YOUR INSTRUCTIONS – Reproduce the lines of the material exactly, excluding every image.
● ● ● ● ● ● ●
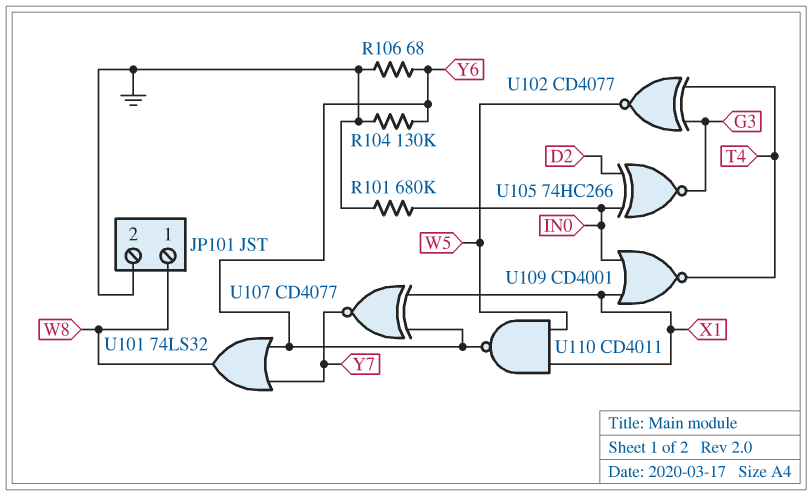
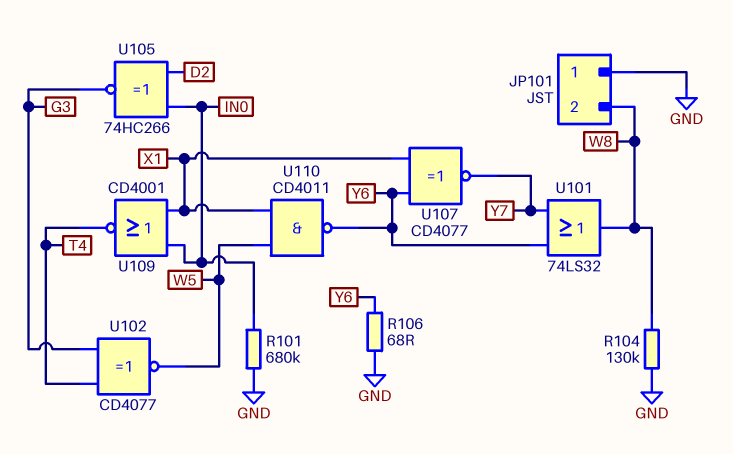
JP101 pin 1: W8 -> GND
JP101 pin 2: GND -> W8
R104: 130k (GND, Y6) -> 130k (GND, W8)

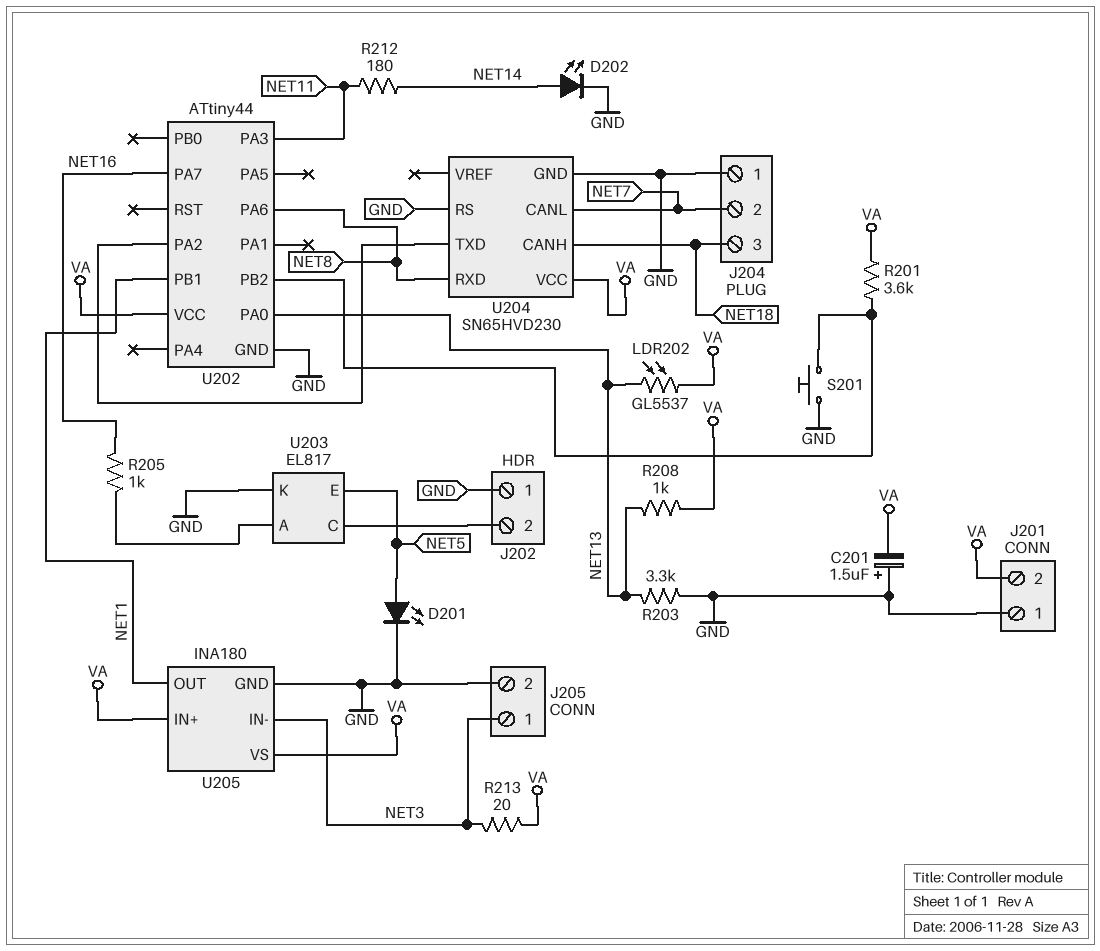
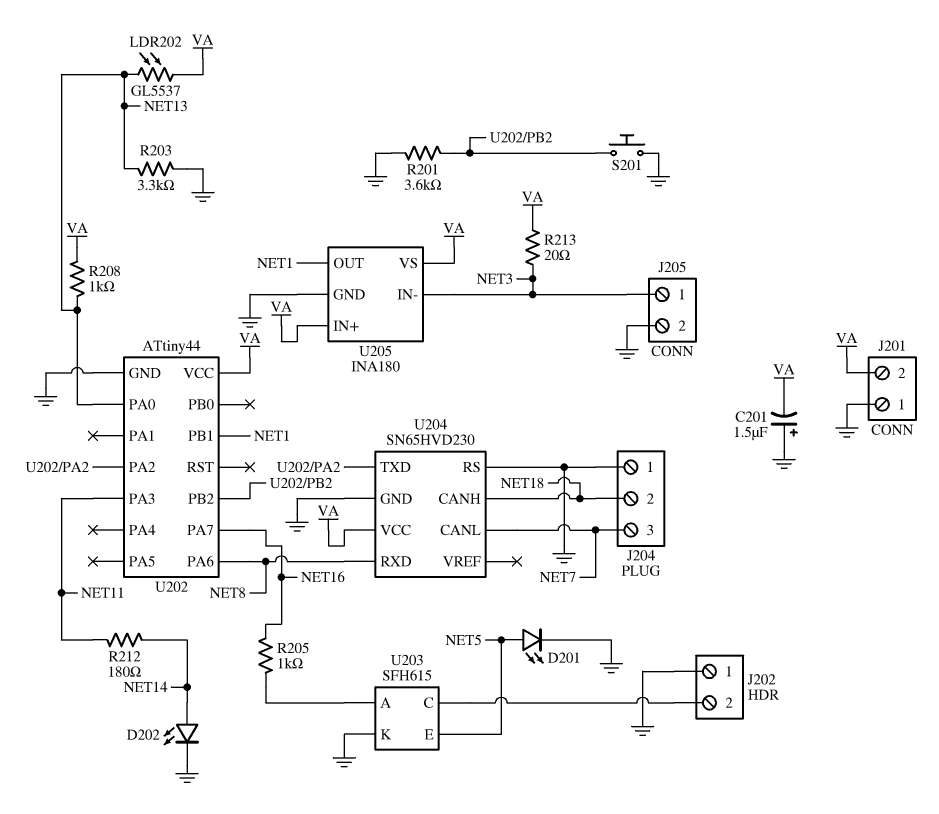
J204 pin 2: NET7 -> NET18
J204 pin 3: NET18 -> NET7
R201: 3.6k (U202/PB2, VA) -> 3.6k (GND, U202/PB2)
U203: EL817 -> SFH615

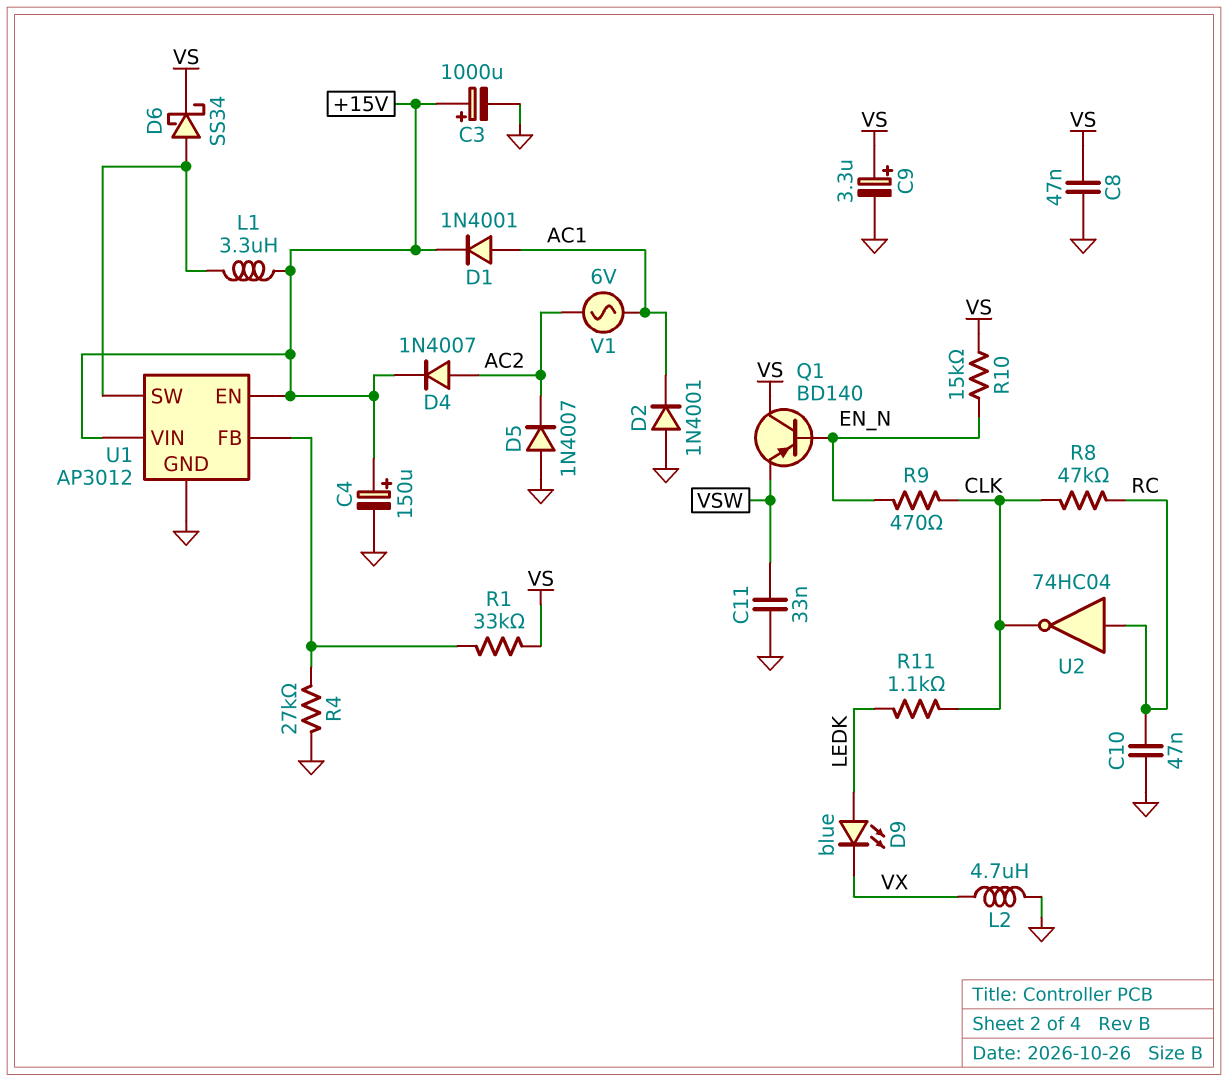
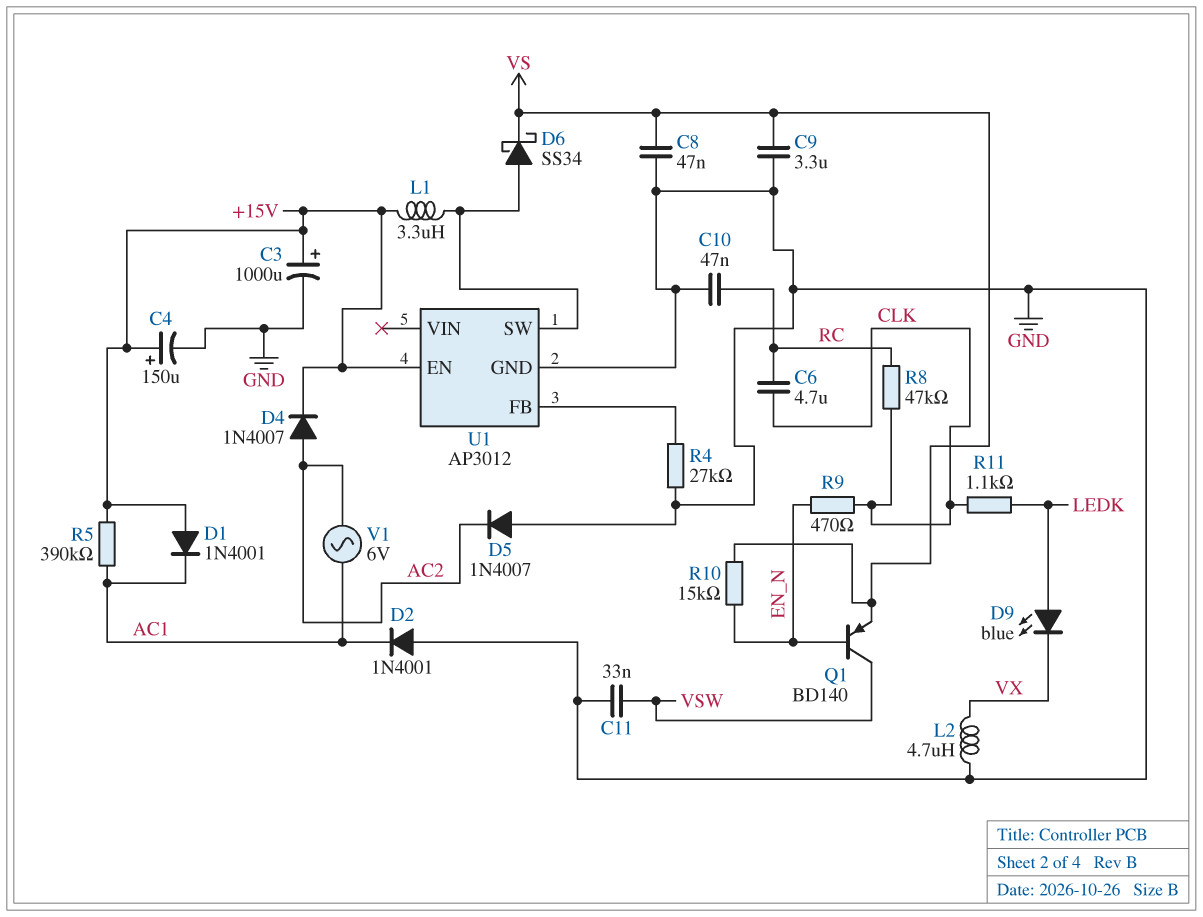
C6: none -> 4.7uF (CLK, RC)
C9: 3.3uF (plus VS, minus GND) -> 3.3uF (GND, VS)
D1: diode 1N4001 (A AC1, K +15V) -> diode 1N4001 (A +15V, K AC1)
Q1: PNP BD140 (B EN_N, C VS, E VSW) -> PNP BD140 (B EN_N, C VSW, E VS)
R1: 33k (U1/FB, VS) -> none
R5: none -> 390k (+15V, AC1)
U1 pin VIN: +15V -> none
U2: NOT 74HC04 (in RC, out CLK) -> none

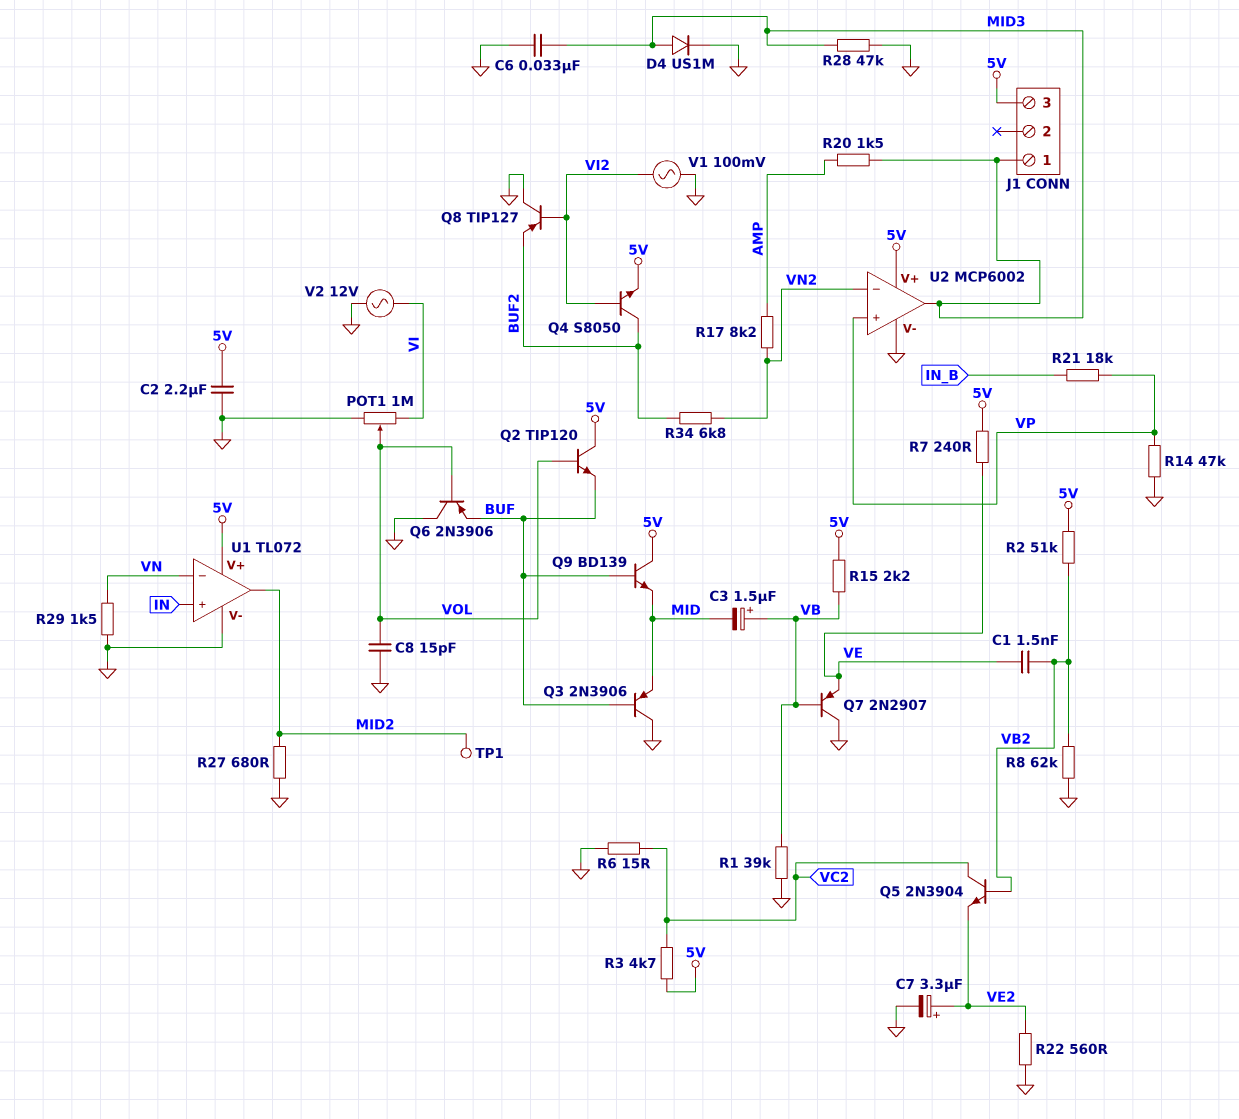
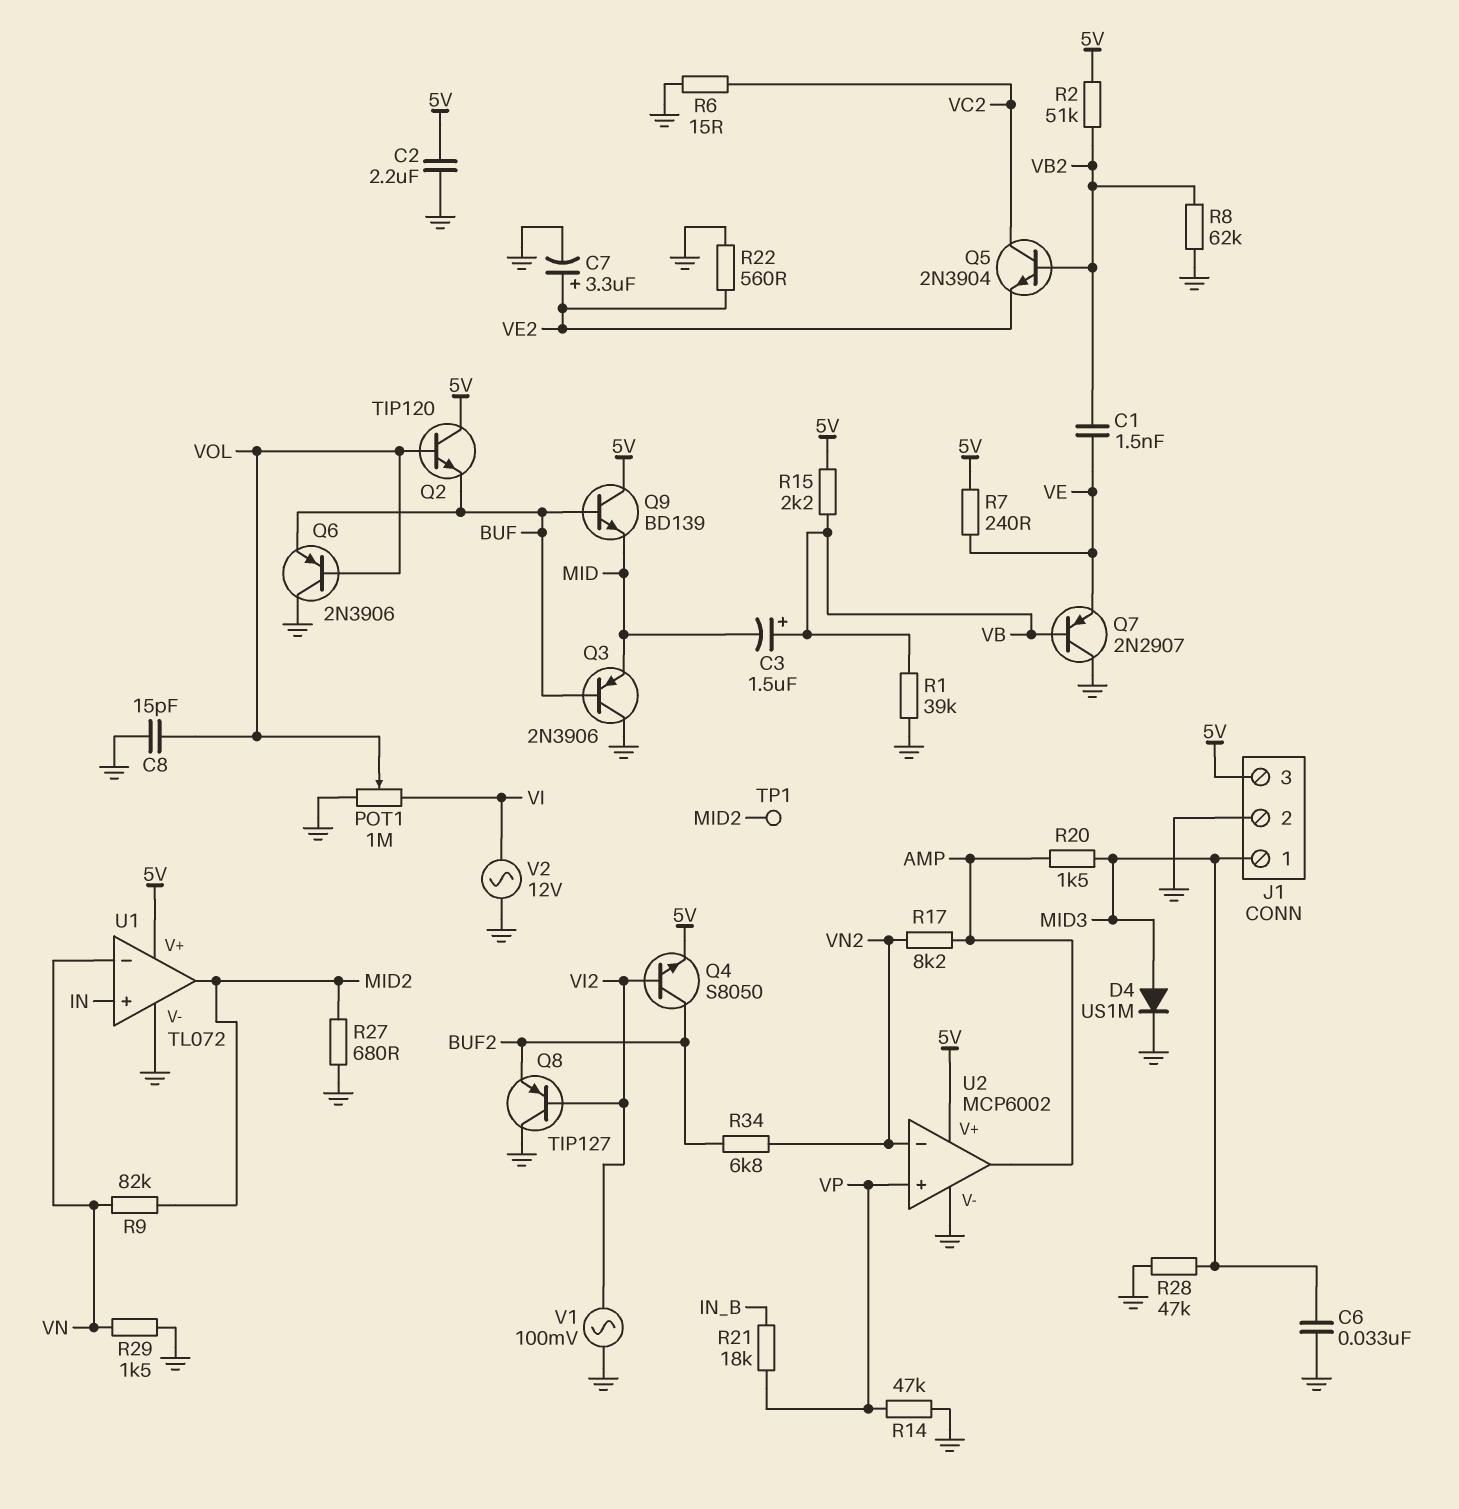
J1 pin 2: none -> GND
R3: 4.7k (5V, VC2) -> none
R9: none -> 82k (MID2, VN)
U2 pin out: MID3 -> AMP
● ● ● ● ● ● ●
RESULT FOR THIS EXERCISE –
JP101 pin 1: W8 -> GND
JP101 pin 2: GND -> W8
R104: 130k (GND, Y6) -> 130k (GND, W8)

J204 pin 2: NET7 -> NET18
J204 pin 3: NET18 -> NET7
R201: 3.6k (U202/PB2, VA) -> 3.6k (GND, U202/PB2)
U203: EL817 -> SFH615

C6: none -> 4.7uF (CLK, RC)
C9: 3.3uF (plus VS, minus GND) -> 3.3uF (GND, VS)
D1: diode 1N4001 (A AC1, K +15V) -> diode 1N4001 (A +15V, K AC1)
Q1: PNP BD140 (B EN_N, C VS, E VSW) -> PNP BD140 (B EN_N, C VSW, E VS)
R1: 33k (U1/FB, VS) -> none
R5: none -> 390k (+15V, AC1)
U1 pin VIN: +15V -> none
U2: NOT 74HC04 (in RC, out CLK) -> none

J1 pin 2: none -> GND
R3: 4.7k (5V, VC2) -> none
R9: none -> 82k (MID2, VN)
U2 pin out: MID3 -> AMP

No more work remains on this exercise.